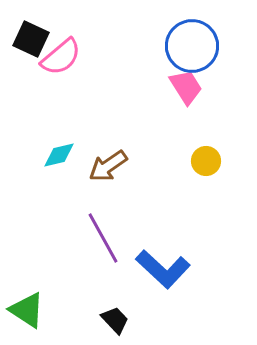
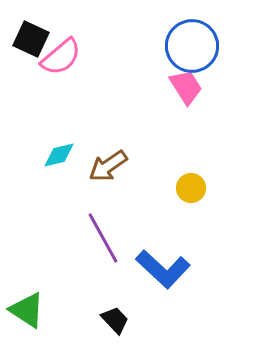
yellow circle: moved 15 px left, 27 px down
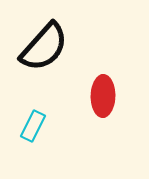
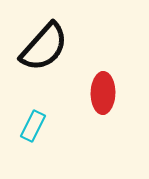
red ellipse: moved 3 px up
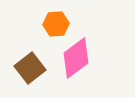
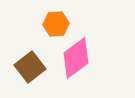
brown square: moved 1 px up
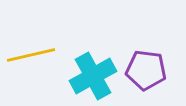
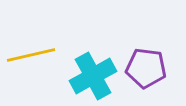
purple pentagon: moved 2 px up
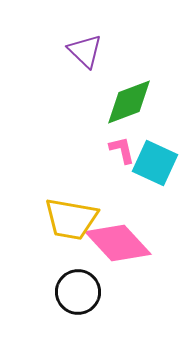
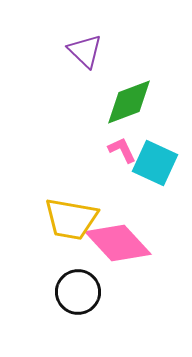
pink L-shape: rotated 12 degrees counterclockwise
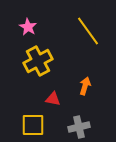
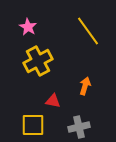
red triangle: moved 2 px down
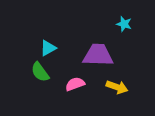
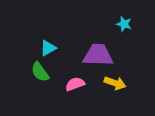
yellow arrow: moved 2 px left, 4 px up
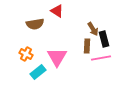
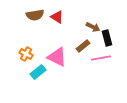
red triangle: moved 6 px down
brown semicircle: moved 9 px up
brown arrow: moved 2 px up; rotated 32 degrees counterclockwise
black rectangle: moved 3 px right, 1 px up
brown rectangle: moved 4 px left; rotated 48 degrees clockwise
pink triangle: rotated 35 degrees counterclockwise
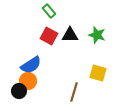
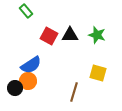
green rectangle: moved 23 px left
black circle: moved 4 px left, 3 px up
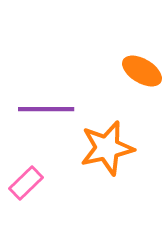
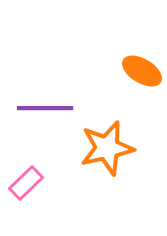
purple line: moved 1 px left, 1 px up
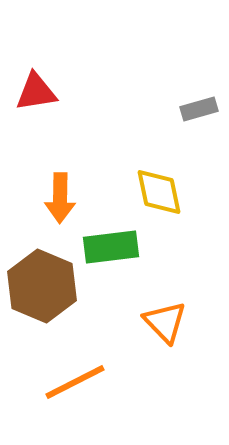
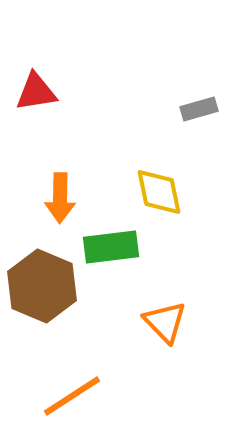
orange line: moved 3 px left, 14 px down; rotated 6 degrees counterclockwise
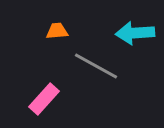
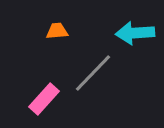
gray line: moved 3 px left, 7 px down; rotated 75 degrees counterclockwise
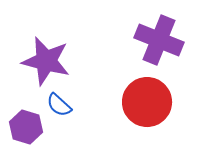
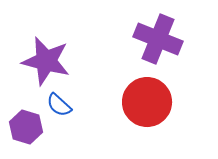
purple cross: moved 1 px left, 1 px up
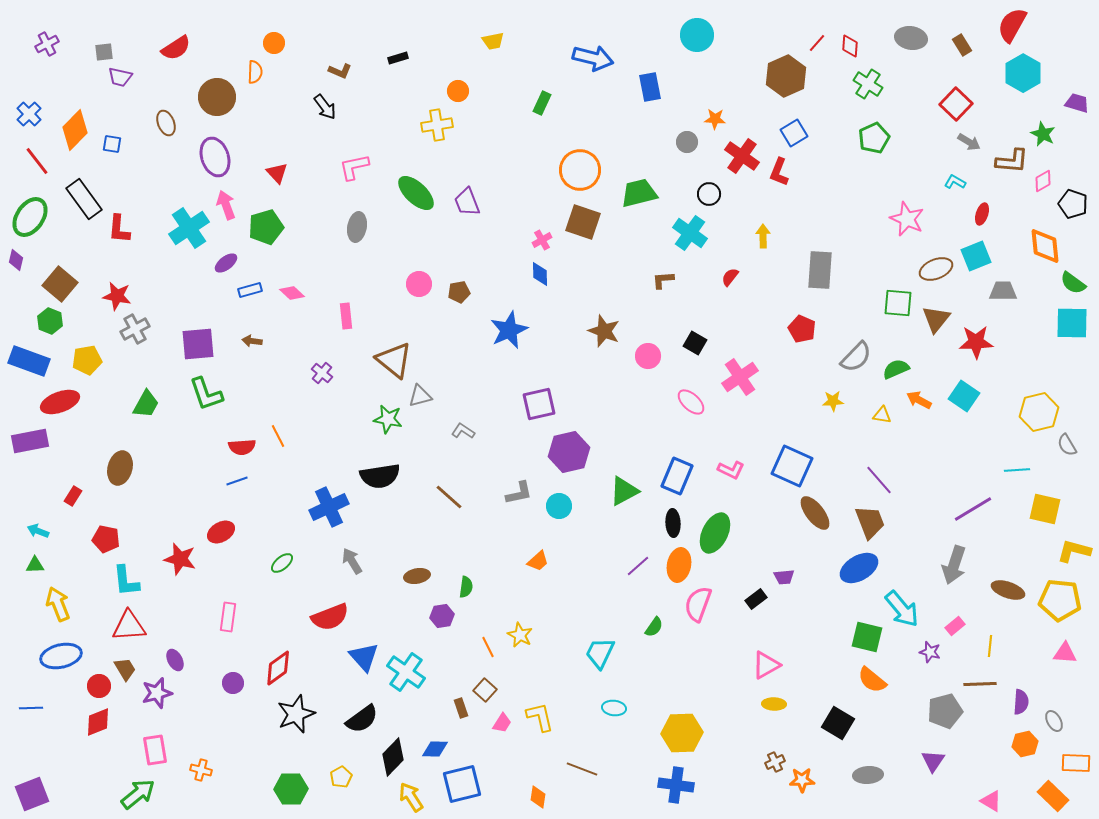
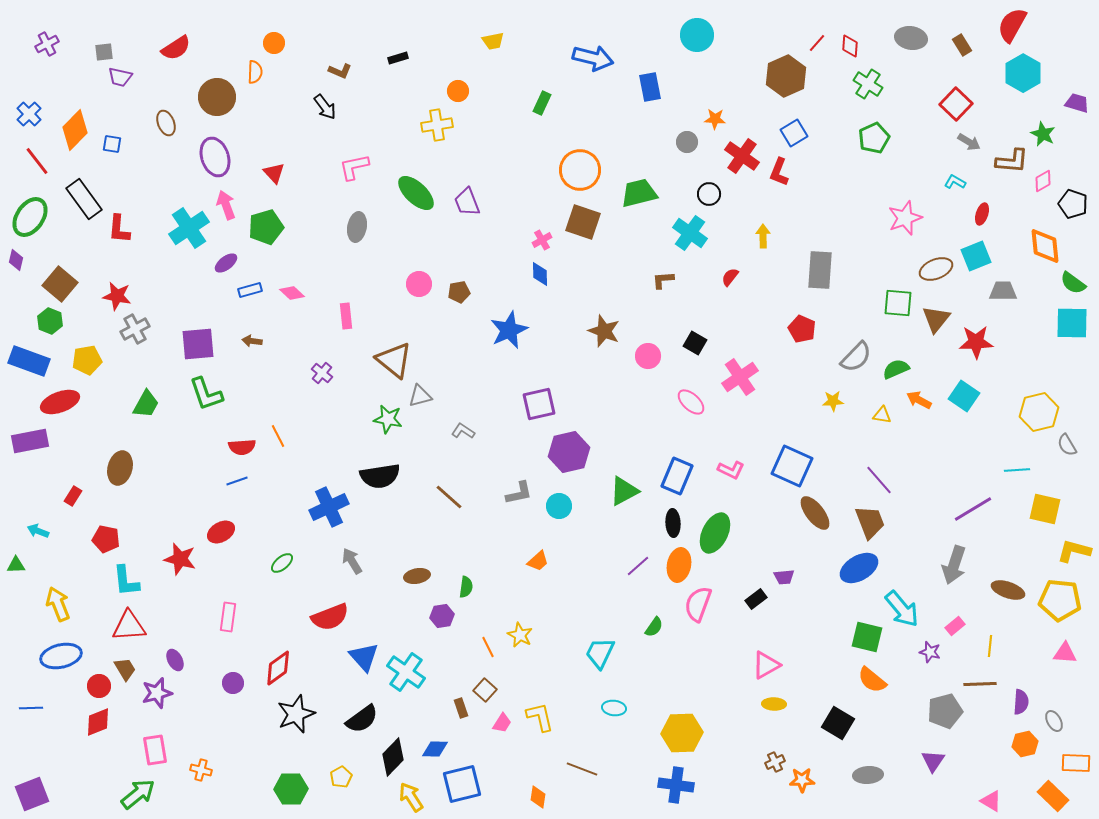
red triangle at (277, 173): moved 3 px left
pink star at (907, 219): moved 2 px left, 1 px up; rotated 28 degrees clockwise
green triangle at (35, 565): moved 19 px left
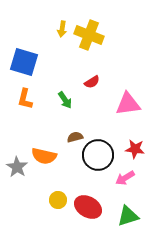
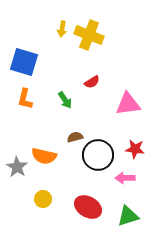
pink arrow: rotated 30 degrees clockwise
yellow circle: moved 15 px left, 1 px up
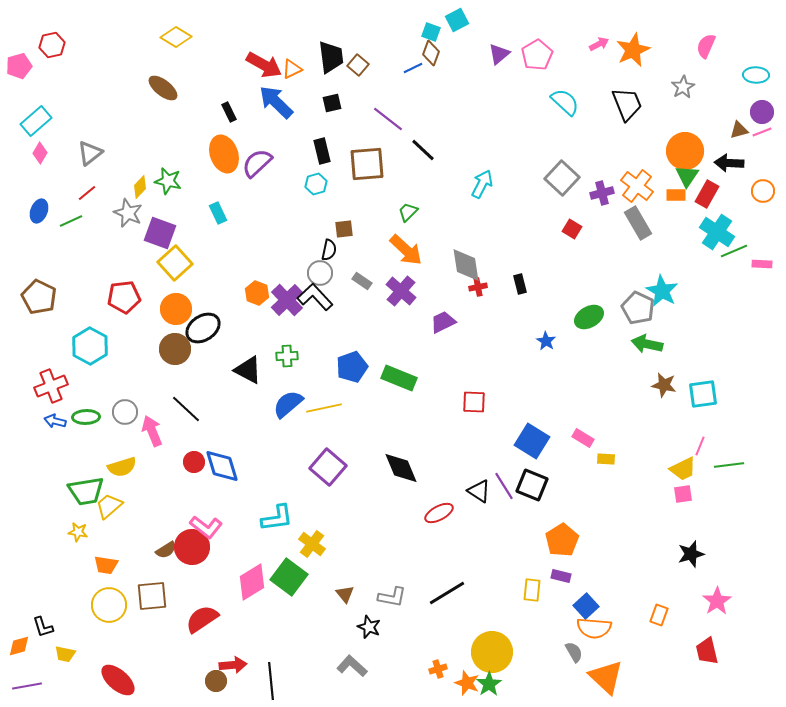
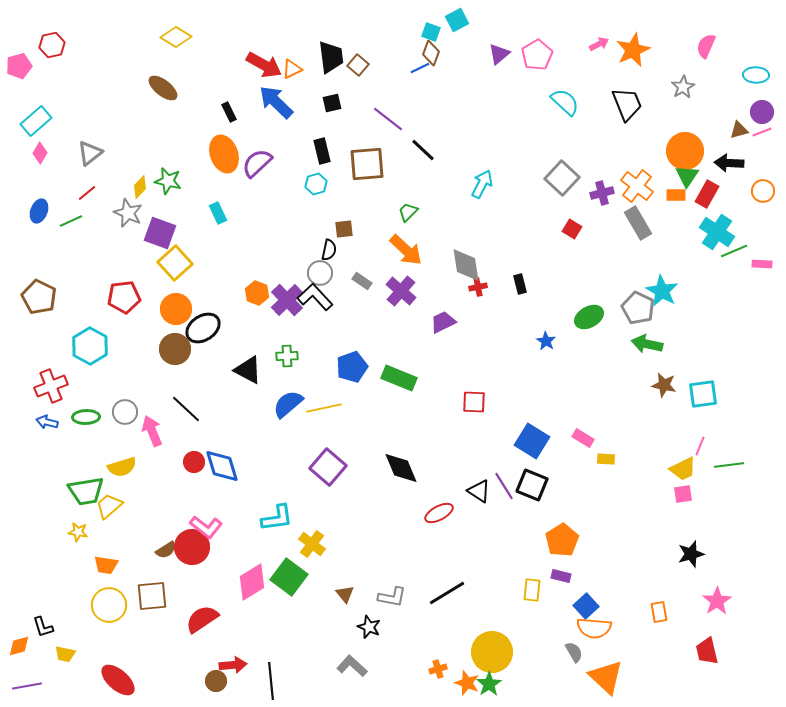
blue line at (413, 68): moved 7 px right
blue arrow at (55, 421): moved 8 px left, 1 px down
orange rectangle at (659, 615): moved 3 px up; rotated 30 degrees counterclockwise
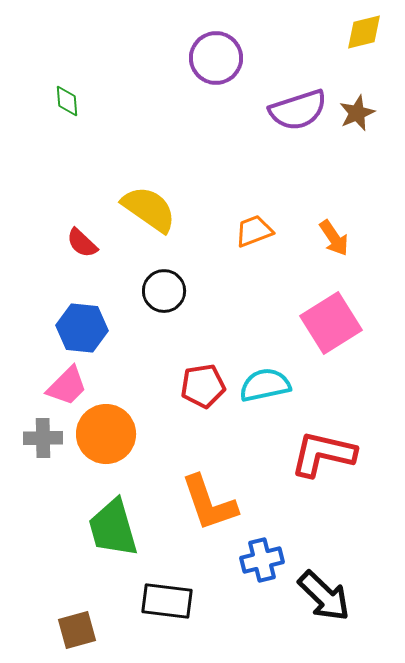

###

#### [Problem details]
No pictures belong in the copy; quote exactly the lines from the line containing "orange line: moved" through the final line of the material, both ends included.

#### [Reply to the exercise]
orange line: moved 3 px left, 14 px down; rotated 6 degrees counterclockwise
gray line: moved 3 px left, 7 px down; rotated 75 degrees counterclockwise
purple cross: moved 1 px left, 1 px up
red triangle at (277, 173): moved 3 px left
pink star at (907, 219): moved 2 px left, 1 px up; rotated 28 degrees clockwise
green triangle at (35, 565): moved 19 px left
pink arrow: rotated 30 degrees clockwise
yellow circle: moved 15 px left, 1 px up
blue line at (413, 68): moved 7 px right
blue arrow at (55, 421): moved 8 px left, 1 px down
orange rectangle at (659, 615): moved 3 px up; rotated 30 degrees counterclockwise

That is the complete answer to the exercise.